>>>>

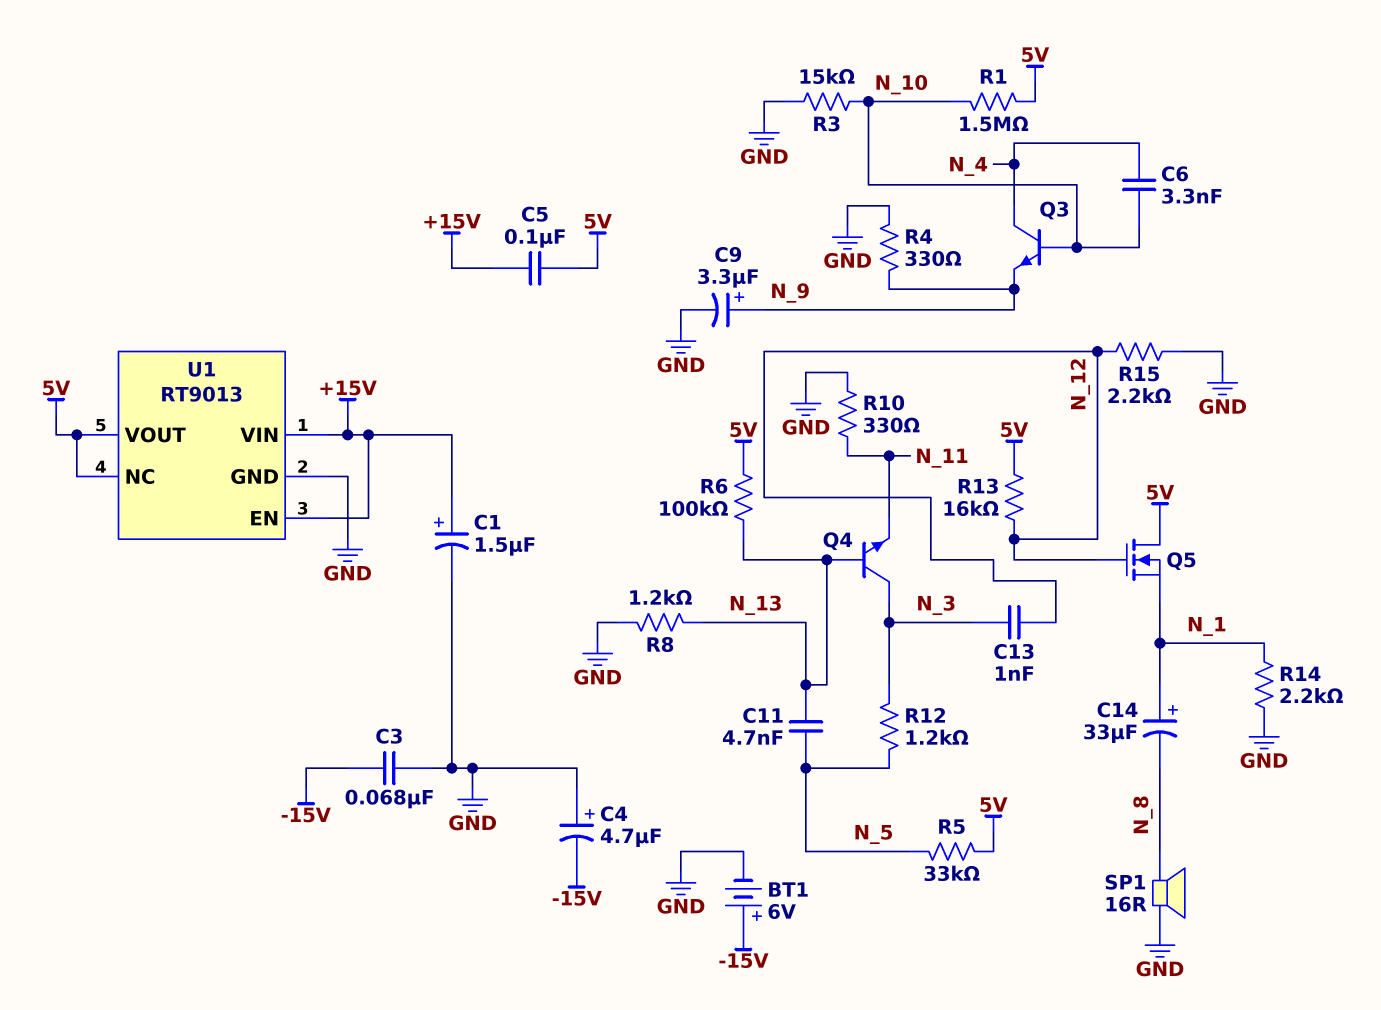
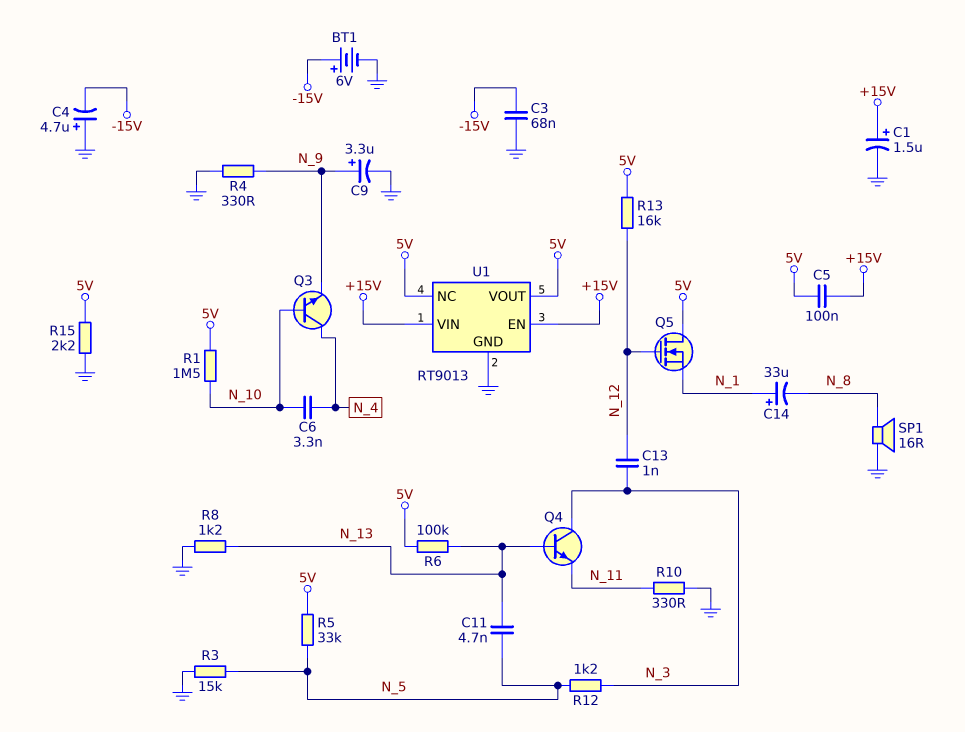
R3: 15k (GND, N_10) -> 15k (GND, N_5)
R14: 2.2k (GND, N_1) -> none
R15: 2.2k (GND, N_12) -> 2.2k (5V, GND)

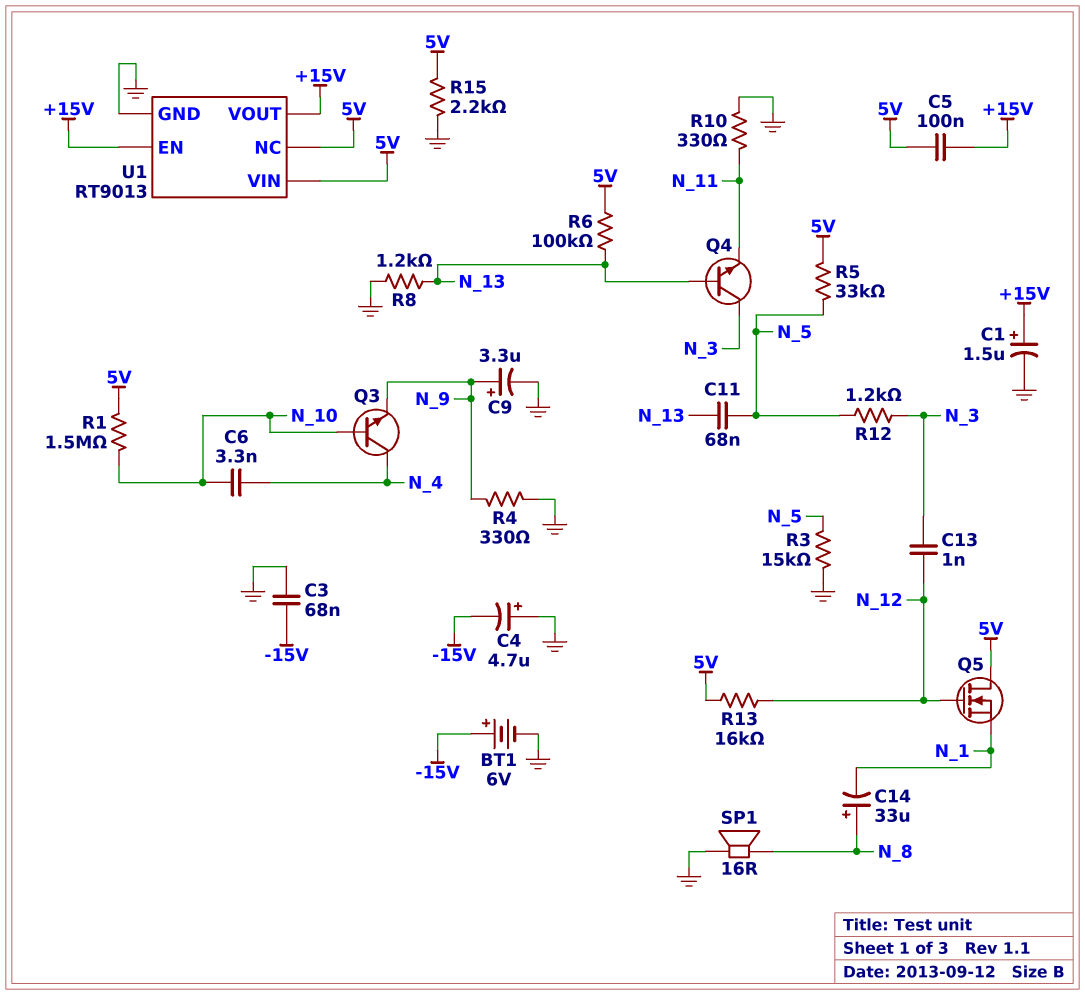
C11: 4.7nF (N_5, N_13) -> 68nF (N_5, N_13)
C14: 33uF (plus N_1, minus N_8) -> 33uF (plus N_8, minus N_1)
U1 pin VIN: +15V -> 5V
U1 pin VOUT: 5V -> +15V

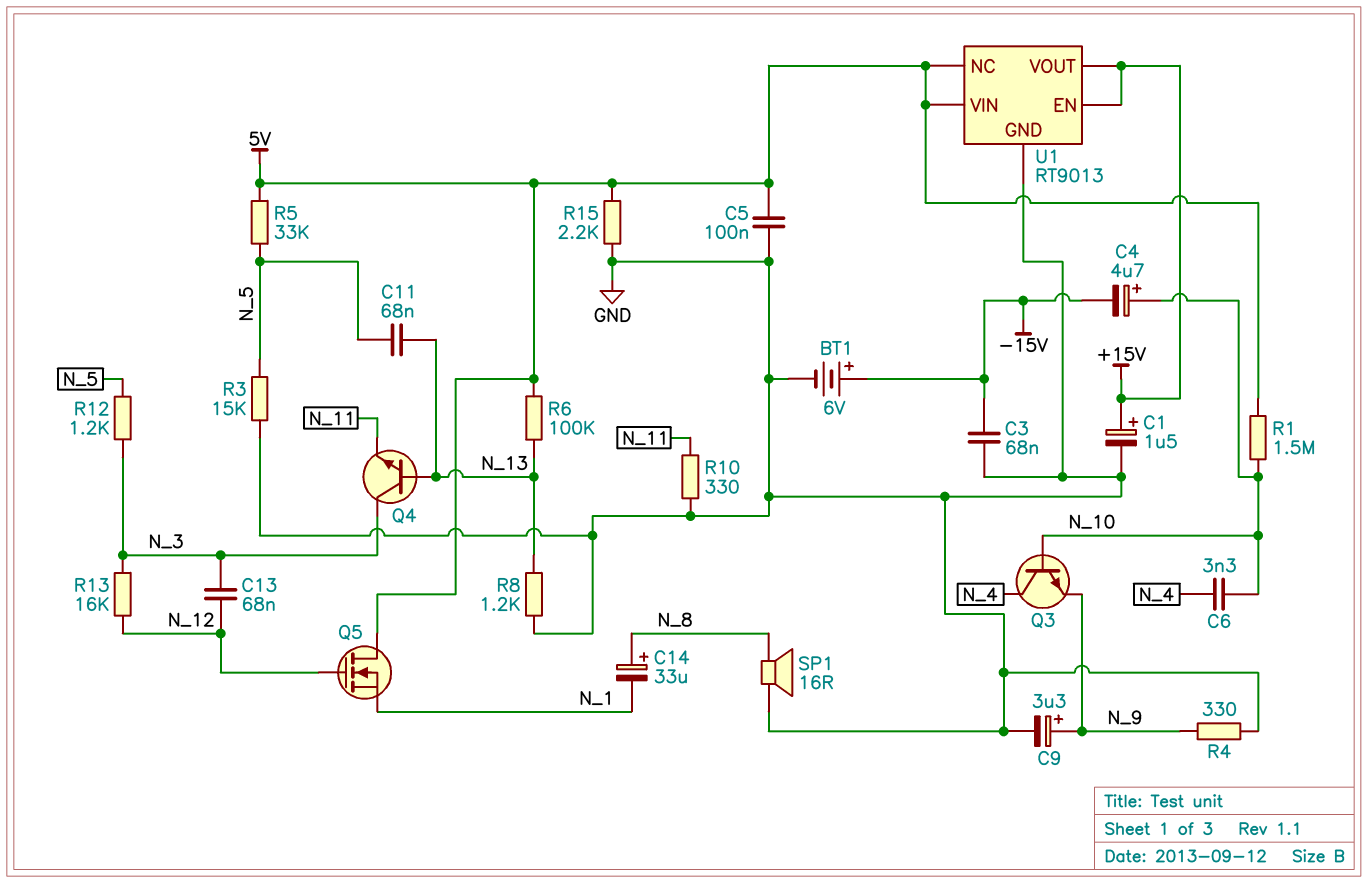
C4: 4.7uF (plus GND, minus -15V) -> 4.7uF (plus N_10, minus -15V)
C5: 100nF (+15V, 5V) -> 100nF (5V, GND)
C13: 1nF (N_3, N_12) -> 68nF (N_3, N_12)
R13: 16k (5V, N_12) -> 16k (N_3, N_12)

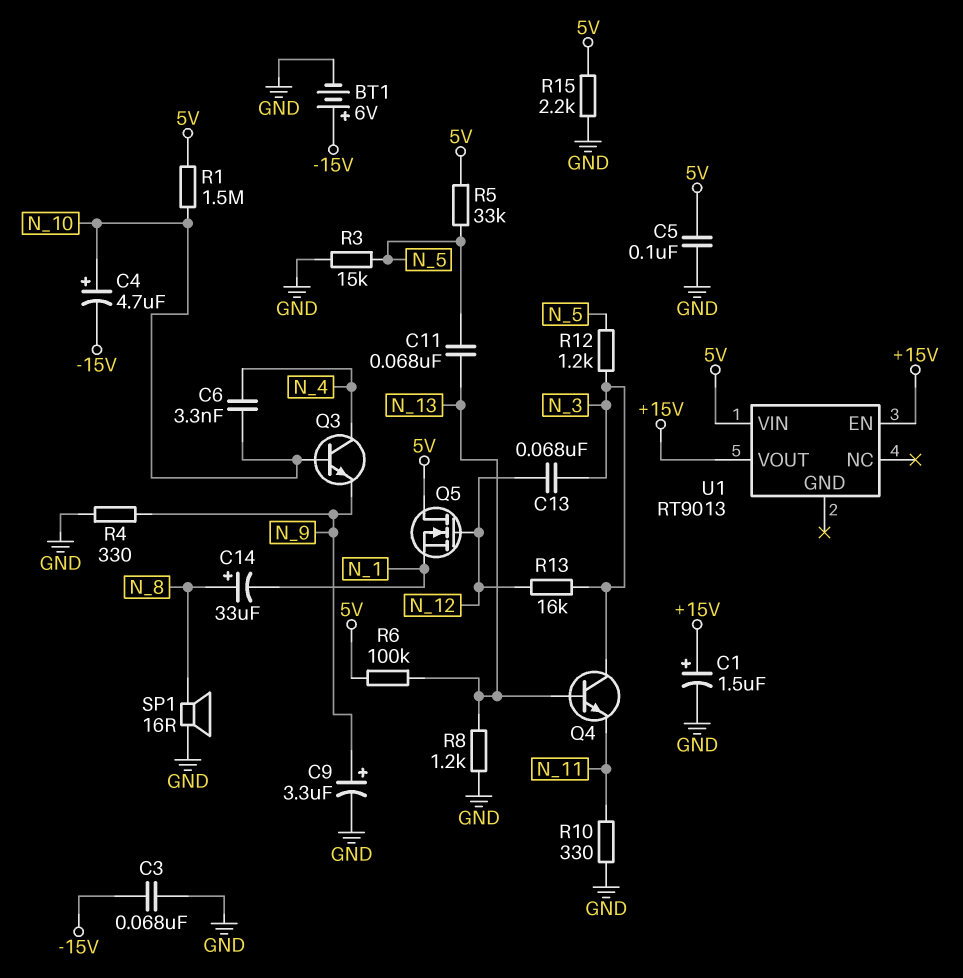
U1 pin GND: GND -> none
U1 pin NC: 5V -> none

<<<<

Retype all records exactly as shown above, images excluded.

§ **ANSWER TO THIS TASK**
R3: 15k (GND, N_10) -> 15k (GND, N_5)
R14: 2.2k (GND, N_1) -> none
R15: 2.2k (GND, N_12) -> 2.2k (5V, GND)

C11: 4.7nF (N_5, N_13) -> 68nF (N_5, N_13)
C14: 33uF (plus N_1, minus N_8) -> 33uF (plus N_8, minus N_1)
U1 pin VIN: +15V -> 5V
U1 pin VOUT: 5V -> +15V

C4: 4.7uF (plus GND, minus -15V) -> 4.7uF (plus N_10, minus -15V)
C5: 100nF (+15V, 5V) -> 100nF (5V, GND)
C13: 1nF (N_3, N_12) -> 68nF (N_3, N_12)
R13: 16k (5V, N_12) -> 16k (N_3, N_12)

U1 pin GND: GND -> none
U1 pin NC: 5V -> none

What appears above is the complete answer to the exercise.